Exercise brief >>
Write out all of the lines below word for word, leaving out the pictures.

====== The input ======

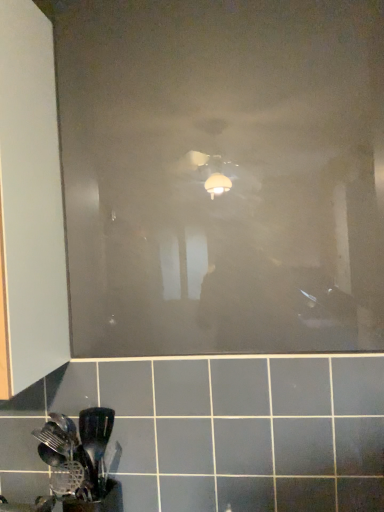
Question: Considering the positions of matte white cabinet at left and transparent matte glass door at center in the image, is matte white cabinet at left bigger or smaller than transparent matte glass door at center?

Choices:
 (A) big
 (B) small

Answer: (A)

Question: Looking at their shapes, would you say matte white cabinet at left is wider or thinner than transparent matte glass door at center?

Choices:
 (A) thin
 (B) wide

Answer: (B)

Question: Considering the real-world distances, which object is closest to the transparent matte glass door at center?

Choices:
 (A) black plastic spatula at lower left
 (B) matte white cabinet at left

Answer: (B)

Question: Which of these objects is positioned farthest from the matte white cabinet at left?

Choices:
 (A) transparent matte glass door at center
 (B) black plastic spatula at lower left

Answer: (B)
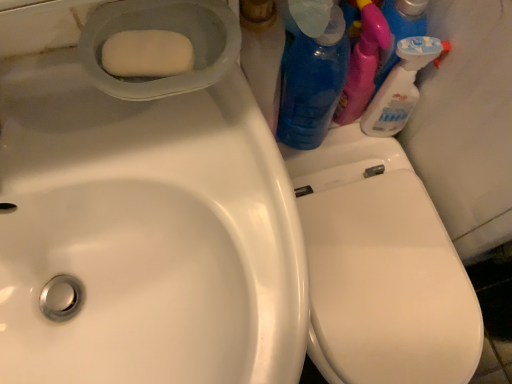
Question: Is white glossy sink at upper left shorter than white matte soap at upper left?

Choices:
 (A) yes
 (B) no

Answer: (B)

Question: From the image's perspective, is white glossy sink at upper left on top of white matte soap at upper left?

Choices:
 (A) no
 (B) yes

Answer: (A)

Question: Is white glossy sink at upper left at the right side of white matte soap at upper left?

Choices:
 (A) no
 (B) yes

Answer: (A)

Question: Is white glossy sink at upper left bigger than white matte soap at upper left?

Choices:
 (A) no
 (B) yes

Answer: (B)

Question: From a real-world perspective, is white glossy sink at upper left beneath white matte soap at upper left?

Choices:
 (A) yes
 (B) no

Answer: (A)

Question: Considering the relative sizes of white glossy sink at upper left and white matte soap at upper left in the image provided, is white glossy sink at upper left taller than white matte soap at upper left?

Choices:
 (A) yes
 (B) no

Answer: (A)

Question: From a real-world perspective, is white glossy spray bottle at upper right, acting as the second cleaning product starting from the left, beneath white matte soap at upper left?

Choices:
 (A) no
 (B) yes

Answer: (B)

Question: Is white glossy spray bottle at upper right, acting as the second cleaning product starting from the left, positioned beyond the bounds of white matte soap at upper left?

Choices:
 (A) no
 (B) yes

Answer: (B)

Question: Is white glossy spray bottle at upper right, which is counted as the 1th cleaning product, starting from the right, surrounding white matte soap at upper left?

Choices:
 (A) no
 (B) yes

Answer: (A)

Question: Could you tell me if white glossy spray bottle at upper right, acting as the second cleaning product starting from the left, is turned towards white matte soap at upper left?

Choices:
 (A) no
 (B) yes

Answer: (A)

Question: Would you consider white glossy spray bottle at upper right, acting as the second cleaning product starting from the left, to be distant from white matte soap at upper left?

Choices:
 (A) no
 (B) yes

Answer: (A)

Question: From a real-world perspective, is white glossy spray bottle at upper right, which is counted as the 1th cleaning product, starting from the right, physically above white matte soap at upper left?

Choices:
 (A) yes
 (B) no

Answer: (B)

Question: From a real-world perspective, does white matte soap at upper left sit lower than blue translucent bottle at upper right, acting as the second cleaning product starting from the right?

Choices:
 (A) no
 (B) yes

Answer: (A)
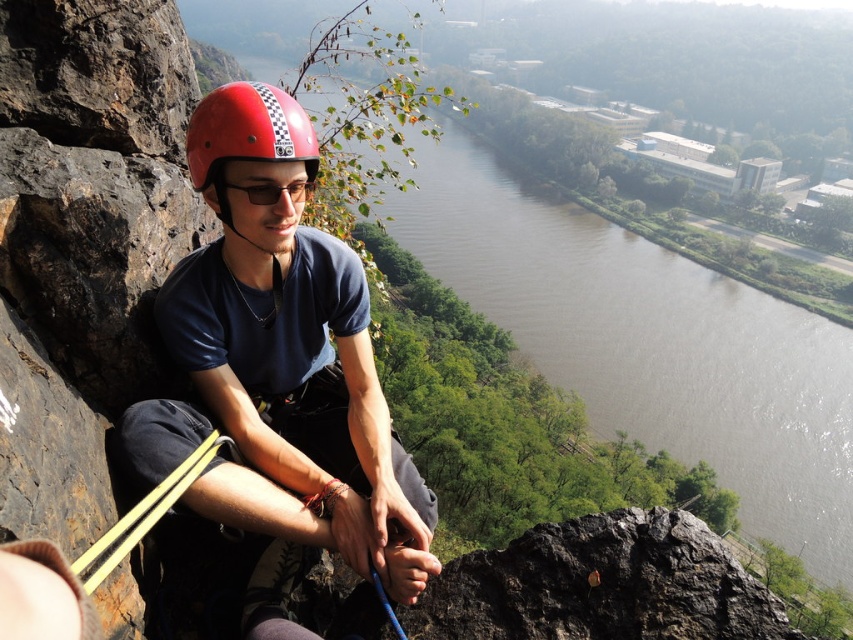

======

Written solution >>
Question: Considering the positions of matte white cabinet at left and transparent matte glass door at center in the image, is matte white cabinet at left bigger or smaller than transparent matte glass door at center?

Choices:
 (A) big
 (B) small

Answer: (A)

Question: Looking at their shapes, would you say matte white cabinet at left is wider or thinner than transparent matte glass door at center?

Choices:
 (A) thin
 (B) wide

Answer: (B)

Question: Considering the real-world distances, which object is closest to the transparent matte glass door at center?

Choices:
 (A) black plastic spatula at lower left
 (B) matte white cabinet at left

Answer: (B)

Question: Which of these objects is positioned farthest from the matte white cabinet at left?

Choices:
 (A) transparent matte glass door at center
 (B) black plastic spatula at lower left

Answer: (B)
Question: Is white glossy sink at upper left shorter than white matte soap at upper left?

Choices:
 (A) yes
 (B) no

Answer: (B)

Question: From the image's perspective, is white glossy sink at upper left on top of white matte soap at upper left?

Choices:
 (A) no
 (B) yes

Answer: (A)

Question: Is white glossy sink at upper left at the right side of white matte soap at upper left?

Choices:
 (A) no
 (B) yes

Answer: (A)

Question: Is white glossy sink at upper left bigger than white matte soap at upper left?

Choices:
 (A) no
 (B) yes

Answer: (B)

Question: From a real-world perspective, is white glossy sink at upper left beneath white matte soap at upper left?

Choices:
 (A) yes
 (B) no

Answer: (A)

Question: Considering the relative sizes of white glossy sink at upper left and white matte soap at upper left in the image provided, is white glossy sink at upper left taller than white matte soap at upper left?

Choices:
 (A) yes
 (B) no

Answer: (A)

Question: From a real-world perspective, is white glossy spray bottle at upper right, acting as the second cleaning product starting from the left, beneath white matte soap at upper left?

Choices:
 (A) no
 (B) yes

Answer: (B)

Question: Is white glossy spray bottle at upper right, acting as the second cleaning product starting from the left, positioned beyond the bounds of white matte soap at upper left?

Choices:
 (A) no
 (B) yes

Answer: (B)

Question: Is white glossy spray bottle at upper right, which is counted as the 1th cleaning product, starting from the right, surrounding white matte soap at upper left?

Choices:
 (A) no
 (B) yes

Answer: (A)

Question: Could you tell me if white glossy spray bottle at upper right, acting as the second cleaning product starting from the left, is turned towards white matte soap at upper left?

Choices:
 (A) no
 (B) yes

Answer: (A)

Question: Would you consider white glossy spray bottle at upper right, acting as the second cleaning product starting from the left, to be distant from white matte soap at upper left?

Choices:
 (A) no
 (B) yes

Answer: (A)

Question: From a real-world perspective, is white glossy spray bottle at upper right, which is counted as the 1th cleaning product, starting from the right, physically above white matte soap at upper left?

Choices:
 (A) yes
 (B) no

Answer: (B)

Question: From a real-world perspective, does white matte soap at upper left sit lower than blue translucent bottle at upper right, acting as the second cleaning product starting from the right?

Choices:
 (A) no
 (B) yes

Answer: (A)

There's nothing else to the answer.